• [EXERCISE INPUT]
<<<<

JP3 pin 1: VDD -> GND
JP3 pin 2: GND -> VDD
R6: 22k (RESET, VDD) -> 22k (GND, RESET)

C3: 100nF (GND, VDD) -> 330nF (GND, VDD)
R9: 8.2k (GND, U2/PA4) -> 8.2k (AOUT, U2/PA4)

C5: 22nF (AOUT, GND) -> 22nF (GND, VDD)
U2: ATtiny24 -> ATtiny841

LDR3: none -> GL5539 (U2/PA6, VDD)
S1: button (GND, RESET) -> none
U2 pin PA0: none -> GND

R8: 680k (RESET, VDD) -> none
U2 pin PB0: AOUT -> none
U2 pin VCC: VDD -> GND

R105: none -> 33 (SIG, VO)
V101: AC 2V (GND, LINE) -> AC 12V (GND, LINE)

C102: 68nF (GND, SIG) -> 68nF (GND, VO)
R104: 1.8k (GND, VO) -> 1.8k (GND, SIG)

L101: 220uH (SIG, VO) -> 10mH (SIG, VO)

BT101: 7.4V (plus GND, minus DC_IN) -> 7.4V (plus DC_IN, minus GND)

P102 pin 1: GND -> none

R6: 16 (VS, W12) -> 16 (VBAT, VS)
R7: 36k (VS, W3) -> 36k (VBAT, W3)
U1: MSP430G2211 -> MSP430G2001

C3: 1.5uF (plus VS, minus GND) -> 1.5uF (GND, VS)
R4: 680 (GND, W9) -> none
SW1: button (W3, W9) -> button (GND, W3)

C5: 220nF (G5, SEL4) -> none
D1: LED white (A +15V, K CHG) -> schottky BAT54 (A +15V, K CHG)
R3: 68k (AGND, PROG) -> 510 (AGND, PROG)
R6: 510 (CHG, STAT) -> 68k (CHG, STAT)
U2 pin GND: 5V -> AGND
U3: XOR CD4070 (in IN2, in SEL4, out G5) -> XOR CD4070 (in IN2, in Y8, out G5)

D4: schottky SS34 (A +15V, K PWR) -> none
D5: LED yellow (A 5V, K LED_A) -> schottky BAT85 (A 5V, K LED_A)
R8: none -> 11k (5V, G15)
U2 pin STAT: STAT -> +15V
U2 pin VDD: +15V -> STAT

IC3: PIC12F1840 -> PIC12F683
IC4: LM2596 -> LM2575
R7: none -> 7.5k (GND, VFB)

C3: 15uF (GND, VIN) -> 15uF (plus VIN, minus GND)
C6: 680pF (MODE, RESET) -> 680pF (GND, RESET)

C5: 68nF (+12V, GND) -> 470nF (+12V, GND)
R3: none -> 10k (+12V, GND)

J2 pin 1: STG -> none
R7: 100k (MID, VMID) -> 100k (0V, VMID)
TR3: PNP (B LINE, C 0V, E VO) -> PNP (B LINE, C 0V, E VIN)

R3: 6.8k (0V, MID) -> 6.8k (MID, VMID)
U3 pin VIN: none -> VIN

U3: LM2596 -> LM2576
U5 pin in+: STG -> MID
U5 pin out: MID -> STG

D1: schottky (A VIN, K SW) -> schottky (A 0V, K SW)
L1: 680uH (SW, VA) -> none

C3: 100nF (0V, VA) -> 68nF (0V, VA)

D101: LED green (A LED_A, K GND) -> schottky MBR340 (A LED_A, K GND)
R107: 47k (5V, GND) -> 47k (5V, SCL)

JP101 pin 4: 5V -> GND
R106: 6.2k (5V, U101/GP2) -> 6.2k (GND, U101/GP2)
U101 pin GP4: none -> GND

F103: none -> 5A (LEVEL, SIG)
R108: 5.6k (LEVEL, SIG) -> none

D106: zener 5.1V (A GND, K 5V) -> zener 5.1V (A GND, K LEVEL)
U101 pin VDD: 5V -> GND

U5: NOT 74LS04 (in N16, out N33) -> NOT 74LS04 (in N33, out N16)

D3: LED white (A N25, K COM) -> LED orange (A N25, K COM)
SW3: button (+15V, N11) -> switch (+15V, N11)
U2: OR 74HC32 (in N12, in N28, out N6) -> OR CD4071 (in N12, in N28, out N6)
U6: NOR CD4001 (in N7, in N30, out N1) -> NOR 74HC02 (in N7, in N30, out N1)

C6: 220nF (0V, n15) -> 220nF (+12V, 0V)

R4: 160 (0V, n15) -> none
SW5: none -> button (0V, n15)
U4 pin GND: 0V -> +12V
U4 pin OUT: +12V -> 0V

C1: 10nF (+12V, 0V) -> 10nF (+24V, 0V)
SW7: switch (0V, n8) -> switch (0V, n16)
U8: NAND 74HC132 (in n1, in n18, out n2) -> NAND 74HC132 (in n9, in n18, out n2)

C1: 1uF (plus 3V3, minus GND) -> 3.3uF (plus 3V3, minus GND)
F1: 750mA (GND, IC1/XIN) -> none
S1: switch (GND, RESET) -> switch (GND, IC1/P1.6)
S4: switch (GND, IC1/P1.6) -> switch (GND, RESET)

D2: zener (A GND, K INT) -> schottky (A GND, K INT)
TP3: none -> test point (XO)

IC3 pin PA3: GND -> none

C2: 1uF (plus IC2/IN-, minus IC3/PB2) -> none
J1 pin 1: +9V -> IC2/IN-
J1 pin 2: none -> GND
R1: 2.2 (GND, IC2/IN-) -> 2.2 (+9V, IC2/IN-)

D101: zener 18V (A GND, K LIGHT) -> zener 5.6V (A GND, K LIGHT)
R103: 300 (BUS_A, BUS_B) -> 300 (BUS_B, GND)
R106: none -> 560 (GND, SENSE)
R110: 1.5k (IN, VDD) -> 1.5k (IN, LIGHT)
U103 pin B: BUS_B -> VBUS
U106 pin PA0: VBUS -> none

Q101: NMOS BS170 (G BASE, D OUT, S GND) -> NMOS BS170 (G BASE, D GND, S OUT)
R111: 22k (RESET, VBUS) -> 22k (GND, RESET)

>>>>

Every line of the data above belongs in the answer, unchanged.

• [EXERCISE ANSWER]
JP3 pin 1: VDD -> GND
JP3 pin 2: GND -> VDD
R6: 22k (RESET, VDD) -> 22k (GND, RESET)

C3: 100nF (GND, VDD) -> 330nF (GND, VDD)
R9: 8.2k (GND, U2/PA4) -> 8.2k (AOUT, U2/PA4)

C5: 22nF (AOUT, GND) -> 22nF (GND, VDD)
U2: ATtiny24 -> ATtiny841

LDR3: none -> GL5539 (U2/PA6, VDD)
S1: button (GND, RESET) -> none
U2 pin PA0: none -> GND

R8: 680k (RESET, VDD) -> none
U2 pin PB0: AOUT -> none
U2 pin VCC: VDD -> GND

R105: none -> 33 (SIG, VO)
V101: AC 2V (GND, LINE) -> AC 12V (GND, LINE)

C102: 68nF (GND, SIG) -> 68nF (GND, VO)
R104: 1.8k (GND, VO) -> 1.8k (GND, SIG)

L101: 220uH (SIG, VO) -> 10mH (SIG, VO)

BT101: 7.4V (plus GND, minus DC_IN) -> 7.4V (plus DC_IN, minus GND)

P102 pin 1: GND -> none

R6: 16 (VS, W12) -> 16 (VBAT, VS)
R7: 36k (VS, W3) -> 36k (VBAT, W3)
U1: MSP430G2211 -> MSP430G2001

C3: 1.5uF (plus VS, minus GND) -> 1.5uF (GND, VS)
R4: 680 (GND, W9) -> none
SW1: button (W3, W9) -> button (GND, W3)

C5: 220nF (G5, SEL4) -> none
D1: LED white (A +15V, K CHG) -> schottky BAT54 (A +15V, K CHG)
R3: 68k (AGND, PROG) -> 510 (AGND, PROG)
R6: 510 (CHG, STAT) -> 68k (CHG, STAT)
U2 pin GND: 5V -> AGND
U3: XOR CD4070 (in IN2, in SEL4, out G5) -> XOR CD4070 (in IN2, in Y8, out G5)

D4: schottky SS34 (A +15V, K PWR) -> none
D5: LED yellow (A 5V, K LED_A) -> schottky BAT85 (A 5V, K LED_A)
R8: none -> 11k (5V, G15)
U2 pin STAT: STAT -> +15V
U2 pin VDD: +15V -> STAT

IC3: PIC12F1840 -> PIC12F683
IC4: LM2596 -> LM2575
R7: none -> 7.5k (GND, VFB)

C3: 15uF (GND, VIN) -> 15uF (plus VIN, minus GND)
C6: 680pF (MODE, RESET) -> 680pF (GND, RESET)

C5: 68nF (+12V, GND) -> 470nF (+12V, GND)
R3: none -> 10k (+12V, GND)

J2 pin 1: STG -> none
R7: 100k (MID, VMID) -> 100k (0V, VMID)
TR3: PNP (B LINE, C 0V, E VO) -> PNP (B LINE, C 0V, E VIN)

R3: 6.8k (0V, MID) -> 6.8k (MID, VMID)
U3 pin VIN: none -> VIN

U3: LM2596 -> LM2576
U5 pin in+: STG -> MID
U5 pin out: MID -> STG

D1: schottky (A VIN, K SW) -> schottky (A 0V, K SW)
L1: 680uH (SW, VA) -> none

C3: 100nF (0V, VA) -> 68nF (0V, VA)

D101: LED green (A LED_A, K GND) -> schottky MBR340 (A LED_A, K GND)
R107: 47k (5V, GND) -> 47k (5V, SCL)

JP101 pin 4: 5V -> GND
R106: 6.2k (5V, U101/GP2) -> 6.2k (GND, U101/GP2)
U101 pin GP4: none -> GND

F103: none -> 5A (LEVEL, SIG)
R108: 5.6k (LEVEL, SIG) -> none

D106: zener 5.1V (A GND, K 5V) -> zener 5.1V (A GND, K LEVEL)
U101 pin VDD: 5V -> GND

U5: NOT 74LS04 (in N16, out N33) -> NOT 74LS04 (in N33, out N16)

D3: LED white (A N25, K COM) -> LED orange (A N25, K COM)
SW3: button (+15V, N11) -> switch (+15V, N11)
U2: OR 74HC32 (in N12, in N28, out N6) -> OR CD4071 (in N12, in N28, out N6)
U6: NOR CD4001 (in N7, in N30, out N1) -> NOR 74HC02 (in N7, in N30, out N1)

C6: 220nF (0V, n15) -> 220nF (+12V, 0V)

R4: 160 (0V, n15) -> none
SW5: none -> button (0V, n15)
U4 pin GND: 0V -> +12V
U4 pin OUT: +12V -> 0V

C1: 10nF (+12V, 0V) -> 10nF (+24V, 0V)
SW7: switch (0V, n8) -> switch (0V, n16)
U8: NAND 74HC132 (in n1, in n18, out n2) -> NAND 74HC132 (in n9, in n18, out n2)

C1: 1uF (plus 3V3, minus GND) -> 3.3uF (plus 3V3, minus GND)
F1: 750mA (GND, IC1/XIN) -> none
S1: switch (GND, RESET) -> switch (GND, IC1/P1.6)
S4: switch (GND, IC1/P1.6) -> switch (GND, RESET)

D2: zener (A GND, K INT) -> schottky (A GND, K INT)
TP3: none -> test point (XO)

IC3 pin PA3: GND -> none

C2: 1uF (plus IC2/IN-, minus IC3/PB2) -> none
J1 pin 1: +9V -> IC2/IN-
J1 pin 2: none -> GND
R1: 2.2 (GND, IC2/IN-) -> 2.2 (+9V, IC2/IN-)

D101: zener 18V (A GND, K LIGHT) -> zener 5.6V (A GND, K LIGHT)
R103: 300 (BUS_A, BUS_B) -> 300 (BUS_B, GND)
R106: none -> 560 (GND, SENSE)
R110: 1.5k (IN, VDD) -> 1.5k (IN, LIGHT)
U103 pin B: BUS_B -> VBUS
U106 pin PA0: VBUS -> none

Q101: NMOS BS170 (G BASE, D OUT, S GND) -> NMOS BS170 (G BASE, D GND, S OUT)
R111: 22k (RESET, VBUS) -> 22k (GND, RESET)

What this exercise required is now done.